WORK ORDER
Repeat the data word for word and skip the pictures.

»»

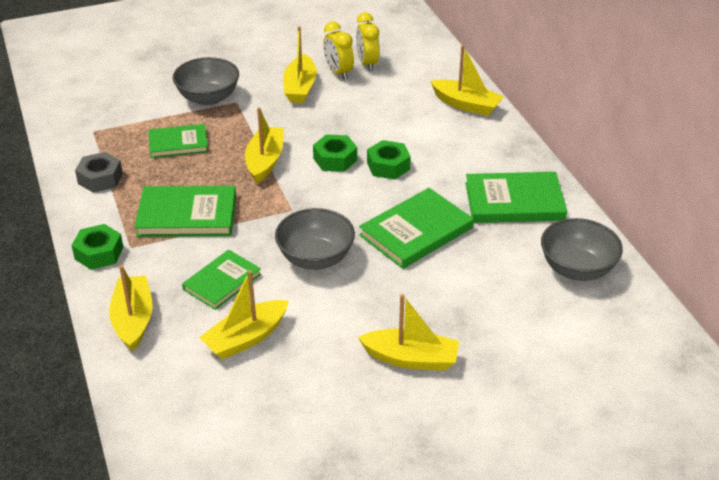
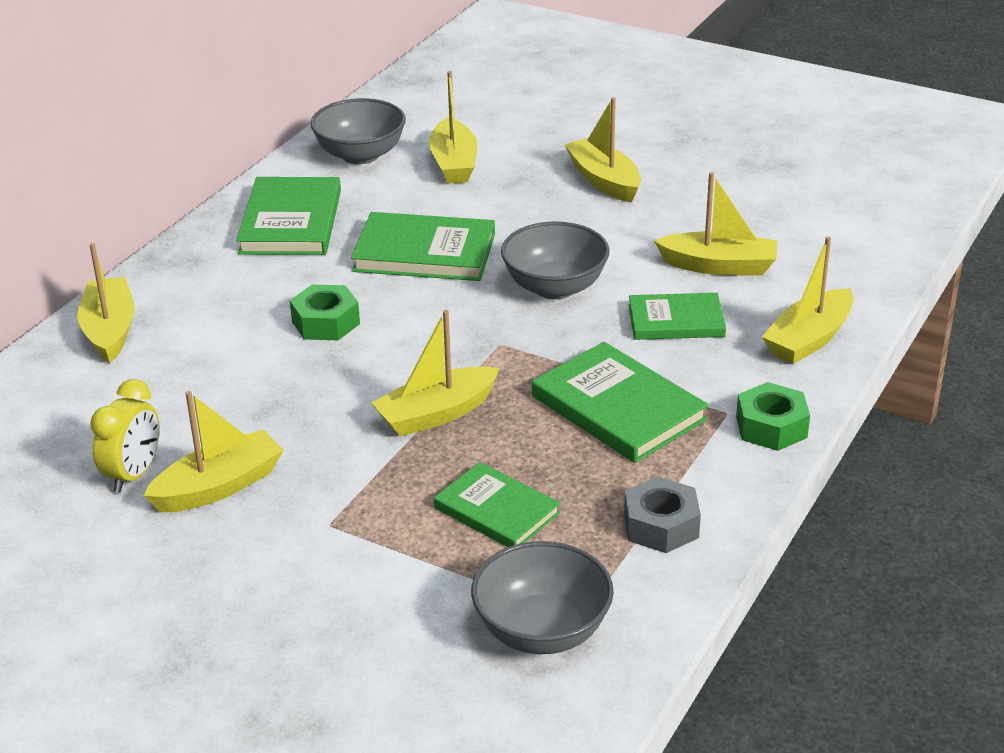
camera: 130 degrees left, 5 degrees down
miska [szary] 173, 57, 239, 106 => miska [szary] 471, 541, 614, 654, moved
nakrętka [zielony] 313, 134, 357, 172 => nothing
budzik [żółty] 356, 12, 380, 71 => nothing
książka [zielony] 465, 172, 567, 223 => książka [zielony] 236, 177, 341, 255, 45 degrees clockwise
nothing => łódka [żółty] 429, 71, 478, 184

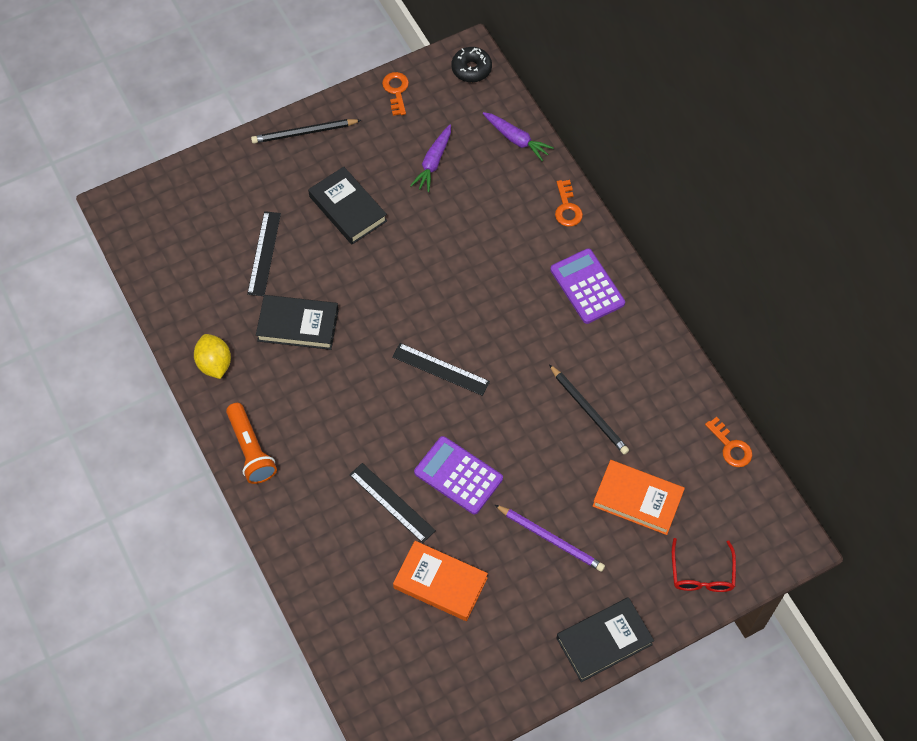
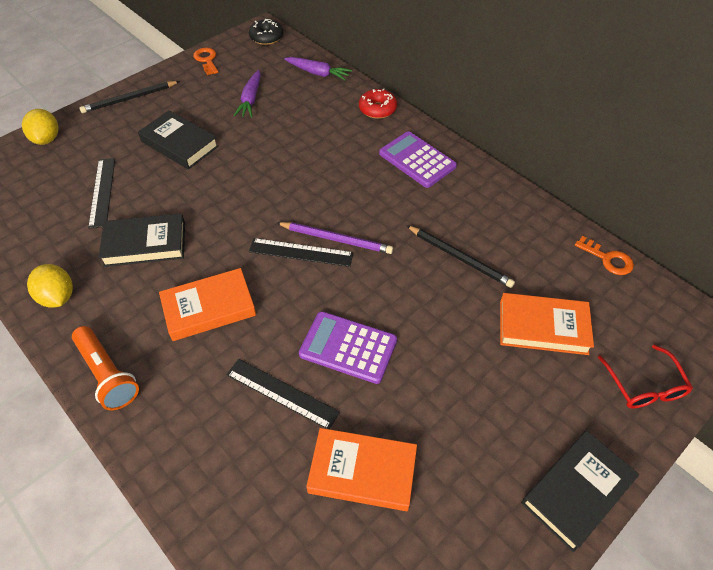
camera: 15 degrees left, 10 degrees down
ołówek [fioletowy] 495, 505, 605, 572 => ołówek [fioletowy] 277, 222, 393, 254, moved
klucz [pomarańczowy] 555, 180, 583, 227 => donut [czerwony] 359, 88, 397, 119
nothing => cytryna [żółty] 22, 109, 59, 145
nothing => książka [pomarańczowy] 159, 268, 256, 341

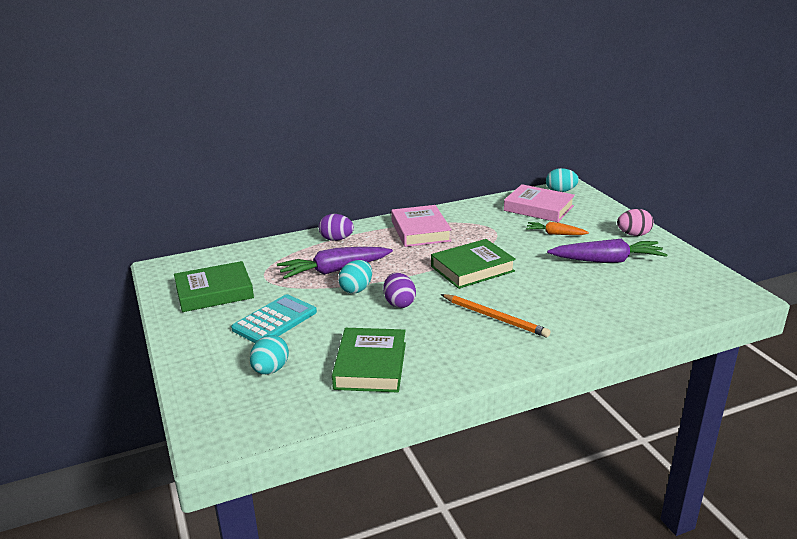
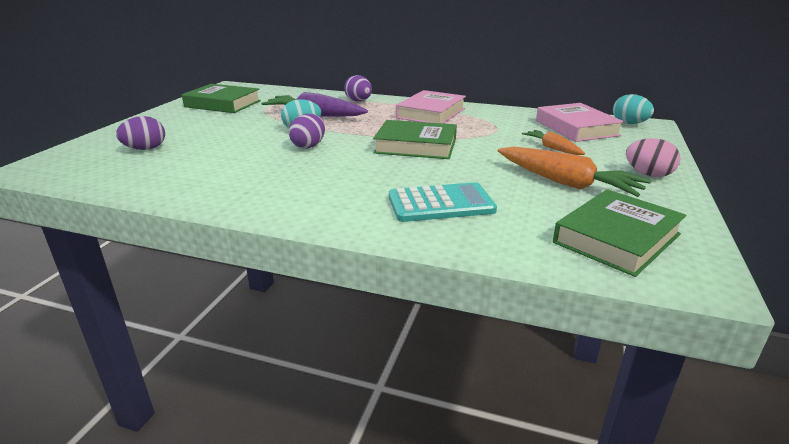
camera: 40 degrees right, 0 degrees up
kalkulator [turkusowy] 231, 294, 317, 343 => kalkulator [turkusowy] 389, 182, 497, 222, moved
jajko [turkusowy] 250, 335, 289, 374 => jajko [fioletowy] 116, 116, 165, 150
książka [zielony] 332, 328, 406, 393 => książka [zielony] 553, 189, 686, 277, moved
ołówek [pomarańczowy] 441, 294, 550, 338 => nothing
marchewka [fioletowy] 547, 239, 668, 263 => marchewka [pomarańczowy] 498, 147, 651, 197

««

ANSWER SPACE
camera: 130 degrees left, 5 degrees down
miska [szary] 173, 57, 239, 106 => miska [szary] 471, 541, 614, 654, moved
nakrętka [zielony] 313, 134, 357, 172 => nothing
budzik [żółty] 356, 12, 380, 71 => nothing
książka [zielony] 465, 172, 567, 223 => książka [zielony] 236, 177, 341, 255, 45 degrees clockwise
nothing => łódka [żółty] 429, 71, 478, 184

camera: 15 degrees left, 10 degrees down
ołówek [fioletowy] 495, 505, 605, 572 => ołówek [fioletowy] 277, 222, 393, 254, moved
klucz [pomarańczowy] 555, 180, 583, 227 => donut [czerwony] 359, 88, 397, 119
nothing => cytryna [żółty] 22, 109, 59, 145
nothing => książka [pomarańczowy] 159, 268, 256, 341

camera: 40 degrees right, 0 degrees up
kalkulator [turkusowy] 231, 294, 317, 343 => kalkulator [turkusowy] 389, 182, 497, 222, moved
jajko [turkusowy] 250, 335, 289, 374 => jajko [fioletowy] 116, 116, 165, 150
książka [zielony] 332, 328, 406, 393 => książka [zielony] 553, 189, 686, 277, moved
ołówek [pomarańczowy] 441, 294, 550, 338 => nothing
marchewka [fioletowy] 547, 239, 668, 263 => marchewka [pomarańczowy] 498, 147, 651, 197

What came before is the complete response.